● **GOAL OF THE EXERCISE**:
Leaving out every picture, quote the data below exactly as it appears.

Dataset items
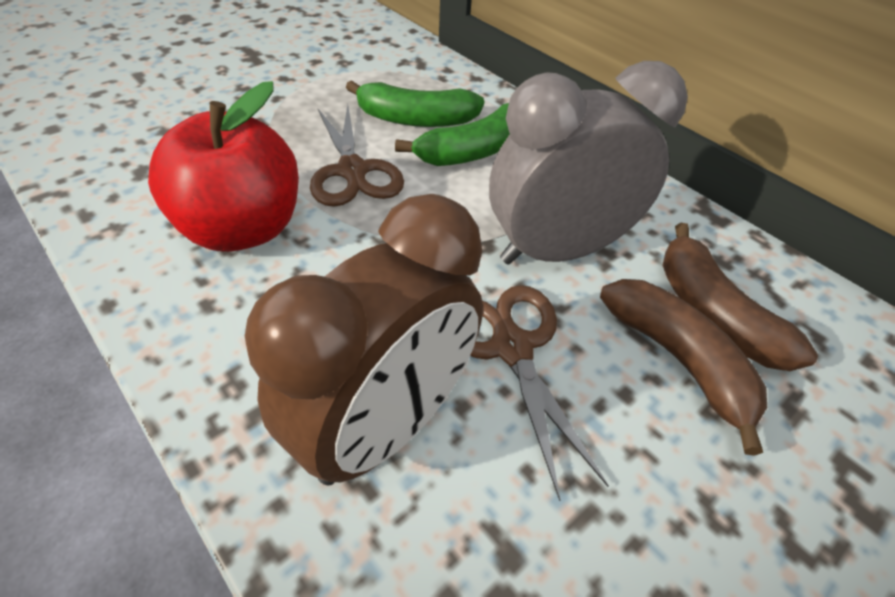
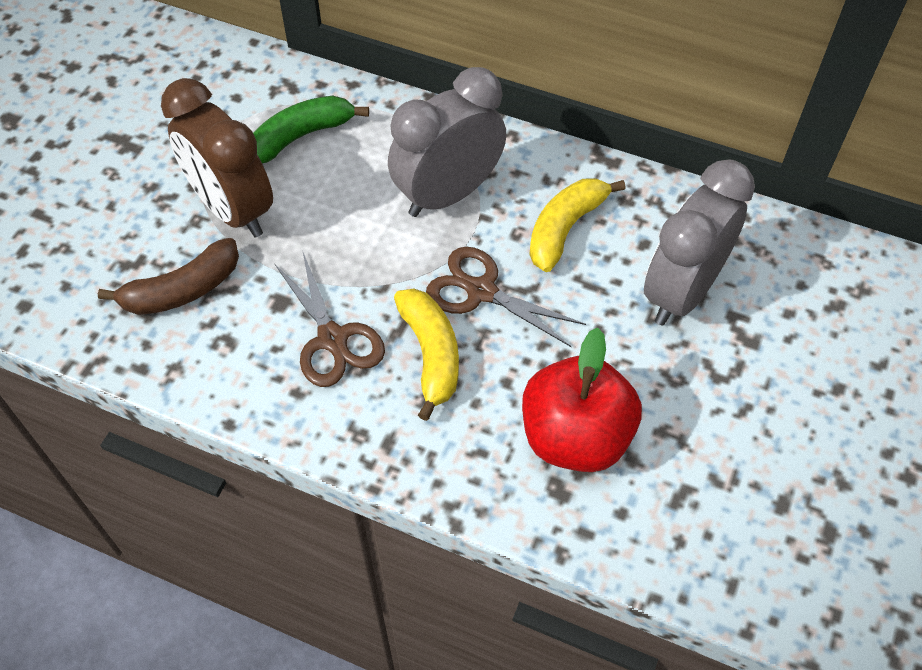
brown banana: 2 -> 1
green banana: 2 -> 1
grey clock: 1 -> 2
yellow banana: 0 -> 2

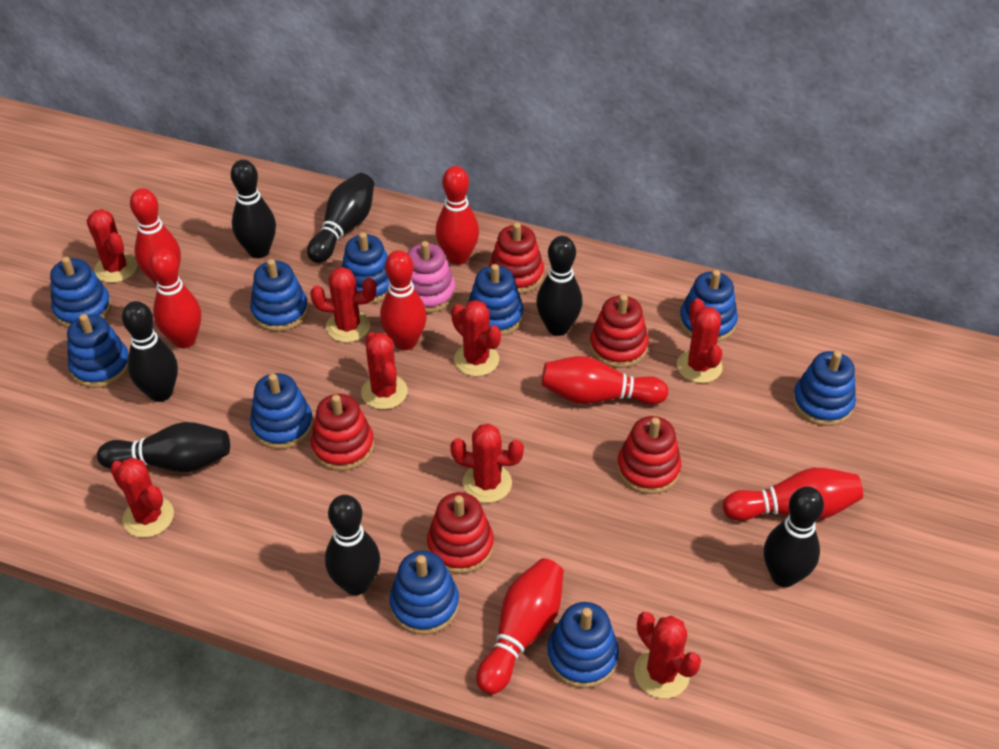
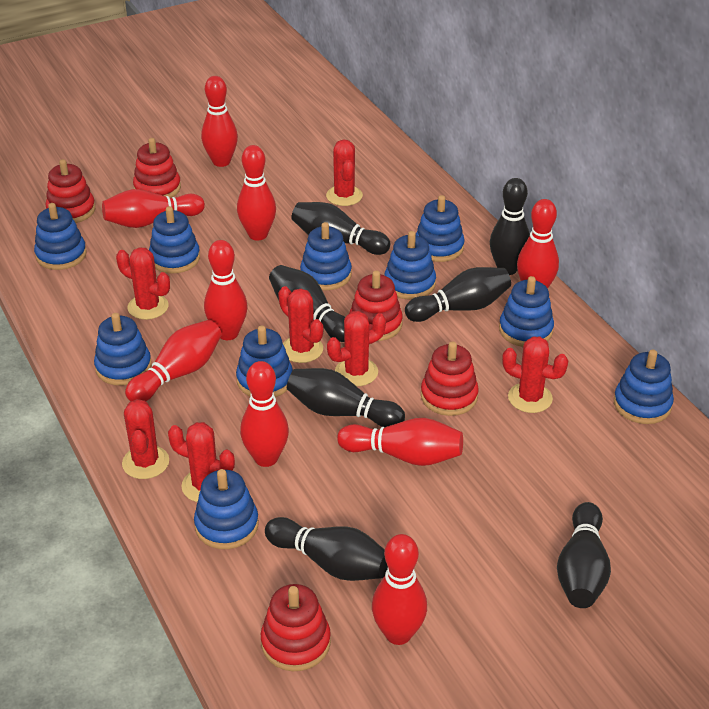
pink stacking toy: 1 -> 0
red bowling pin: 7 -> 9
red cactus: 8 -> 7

● **TASK ANSWER**:
brown banana: 2 -> 1
green banana: 2 -> 1
grey clock: 1 -> 2
yellow banana: 0 -> 2

pink stacking toy: 1 -> 0
red bowling pin: 7 -> 9
red cactus: 8 -> 7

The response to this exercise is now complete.